BEGIN
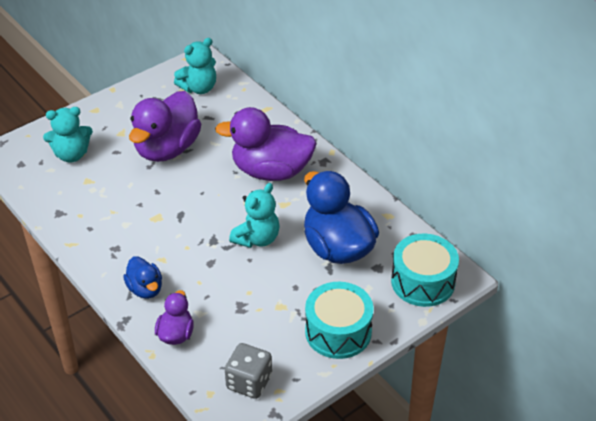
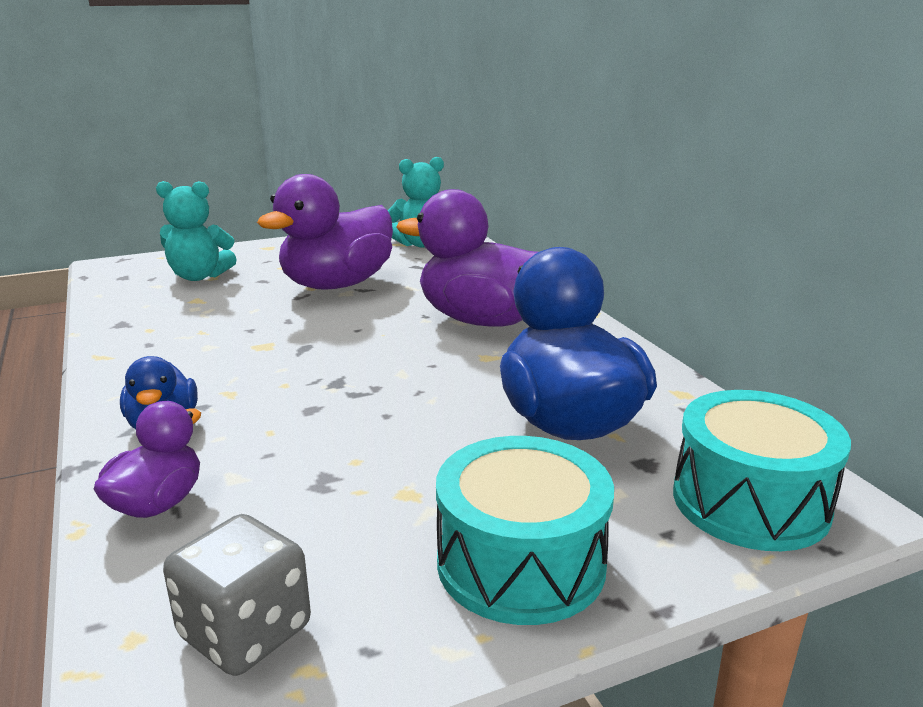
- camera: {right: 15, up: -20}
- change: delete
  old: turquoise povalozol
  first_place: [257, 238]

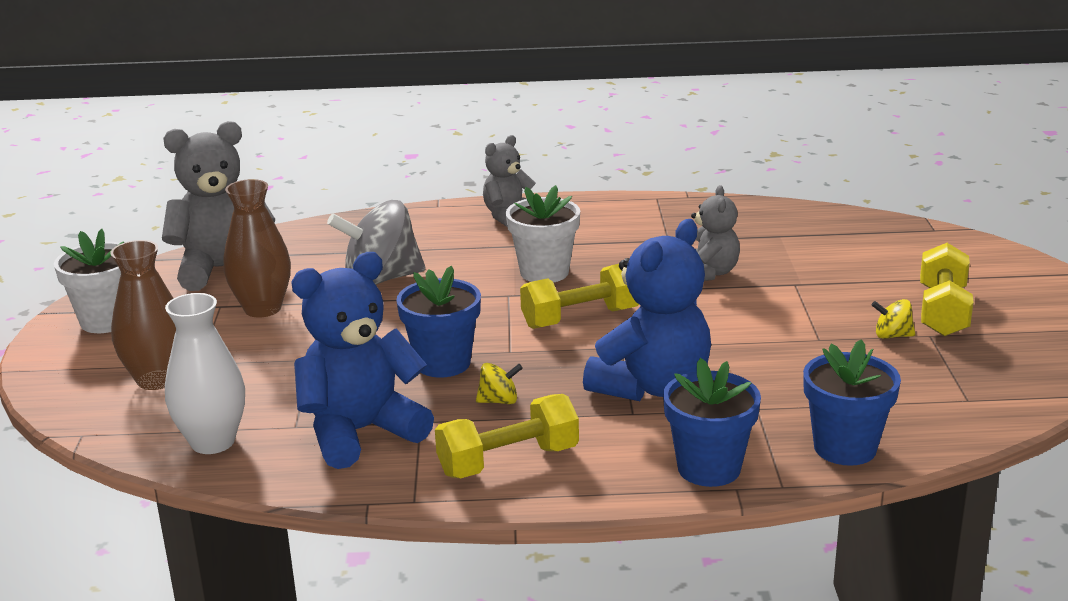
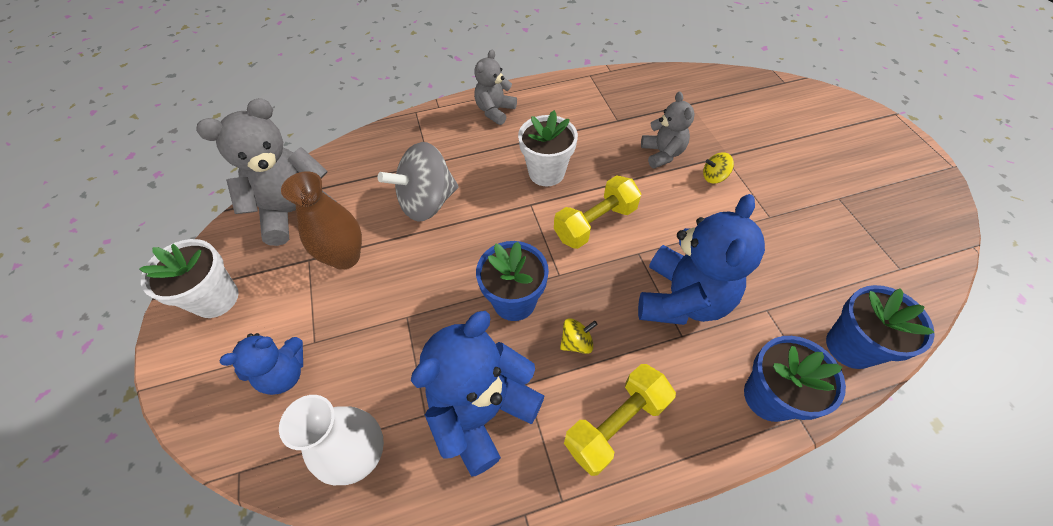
- camera: {right: -15, up: 30}
- change: delete
  old: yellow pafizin
  first_place: [942, 311]
- change: move
  old: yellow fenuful
  first_place: [892, 336]
  second_place: [714, 177]
- change: replace
  old: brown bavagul
  new: blue povalozol
  first_place: [157, 379]
  second_place: [284, 373]

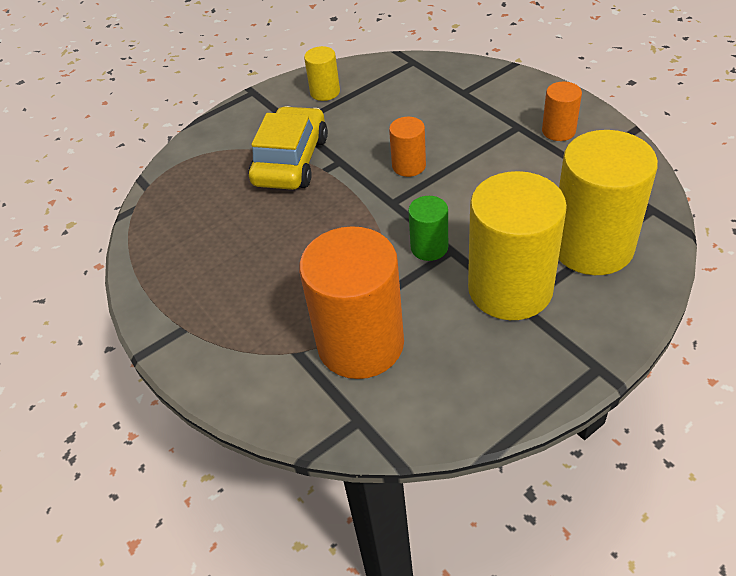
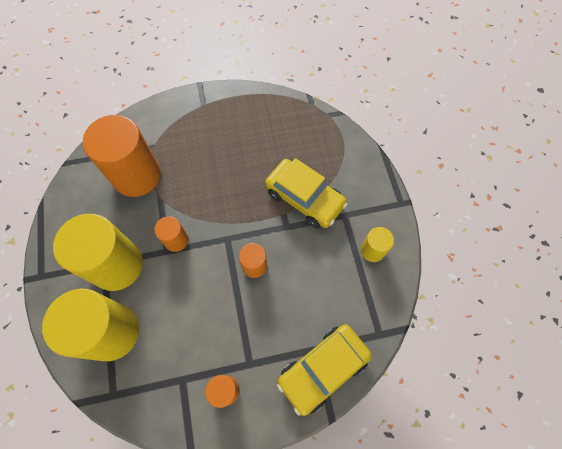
- camera: {right: 110, up: 20}
- change: insert
  new: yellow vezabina
  second_place: [323, 369]
- change: recolor
  old: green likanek
  new: orange likanek
  first_place: [429, 247]
  second_place: [176, 240]

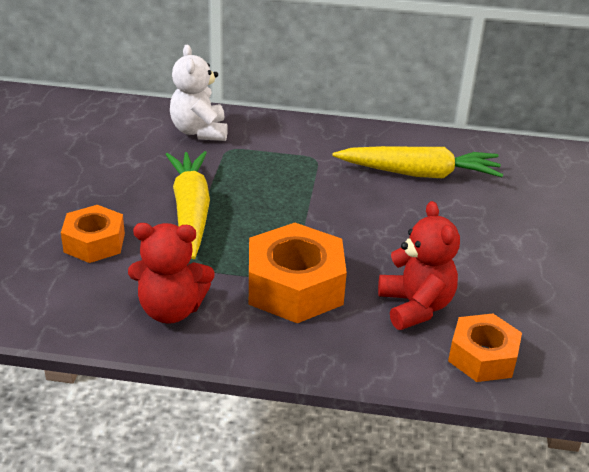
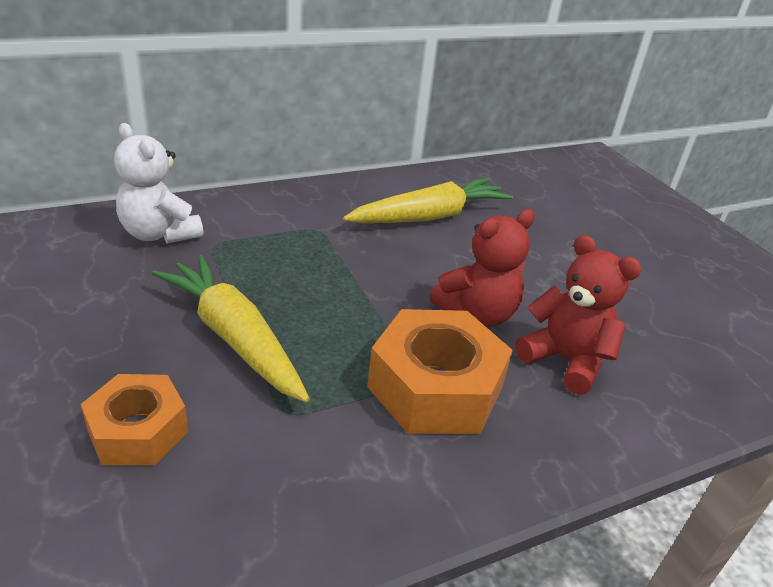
- camera: {right: -35, up: 0}
- change: delete
  old: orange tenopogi
  first_place: [482, 357]
- change: move
  old: red povalozol
  first_place: [171, 310]
  second_place: [477, 314]

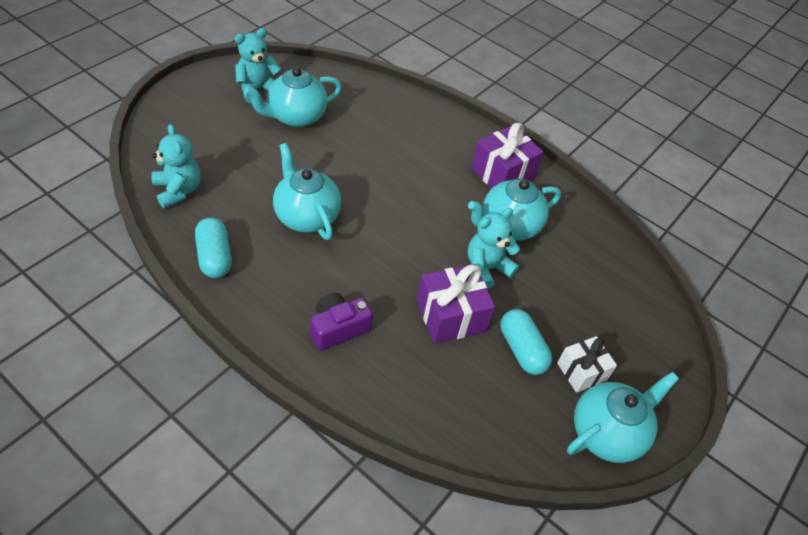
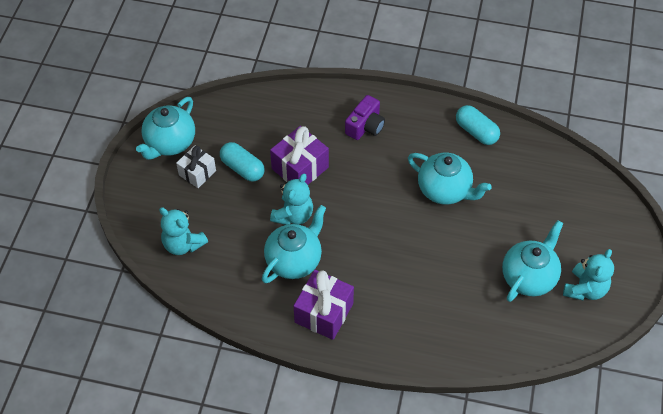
- camera: {right: 160, up: 5}
- change: move
  old: turquoise povalozol
  first_place: [178, 190]
  second_place: [183, 244]

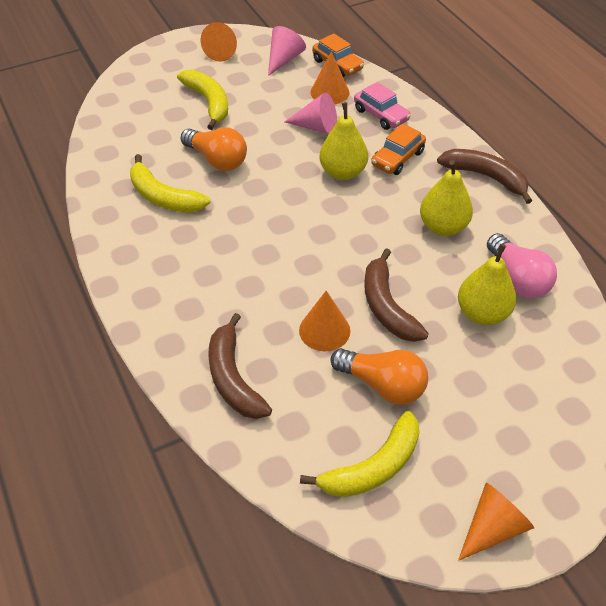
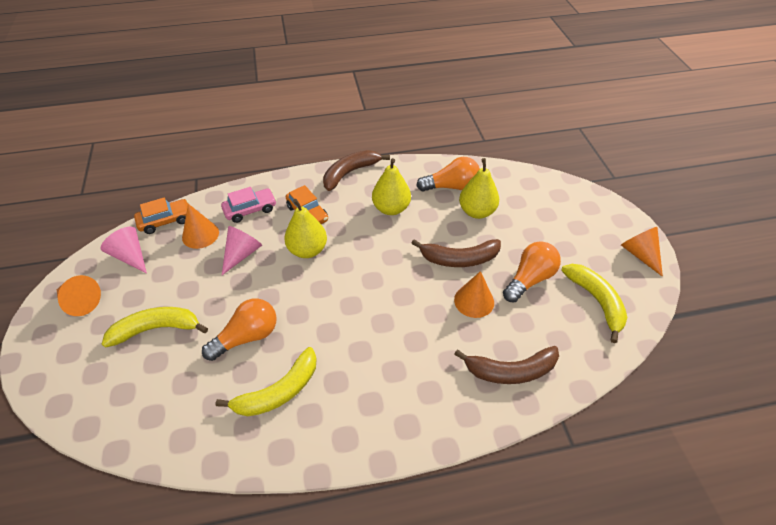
- camera: {right: -75, up: 0}
- change: recolor
  old: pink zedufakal
  new: orange zedufakal
  first_place: [517, 279]
  second_place: [451, 186]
END
Exercise:
Except for the pictures, the whole listing above should be transcribed exactly.

Completed task:
- camera: {right: 15, up: -20}
- change: delete
  old: turquoise povalozol
  first_place: [257, 238]

- camera: {right: -15, up: 30}
- change: delete
  old: yellow pafizin
  first_place: [942, 311]
- change: move
  old: yellow fenuful
  first_place: [892, 336]
  second_place: [714, 177]
- change: replace
  old: brown bavagul
  new: blue povalozol
  first_place: [157, 379]
  second_place: [284, 373]

- camera: {right: 110, up: 20}
- change: insert
  new: yellow vezabina
  second_place: [323, 369]
- change: recolor
  old: green likanek
  new: orange likanek
  first_place: [429, 247]
  second_place: [176, 240]

- camera: {right: -35, up: 0}
- change: delete
  old: orange tenopogi
  first_place: [482, 357]
- change: move
  old: red povalozol
  first_place: [171, 310]
  second_place: [477, 314]

- camera: {right: 160, up: 5}
- change: move
  old: turquoise povalozol
  first_place: [178, 190]
  second_place: [183, 244]

- camera: {right: -75, up: 0}
- change: recolor
  old: pink zedufakal
  new: orange zedufakal
  first_place: [517, 279]
  second_place: [451, 186]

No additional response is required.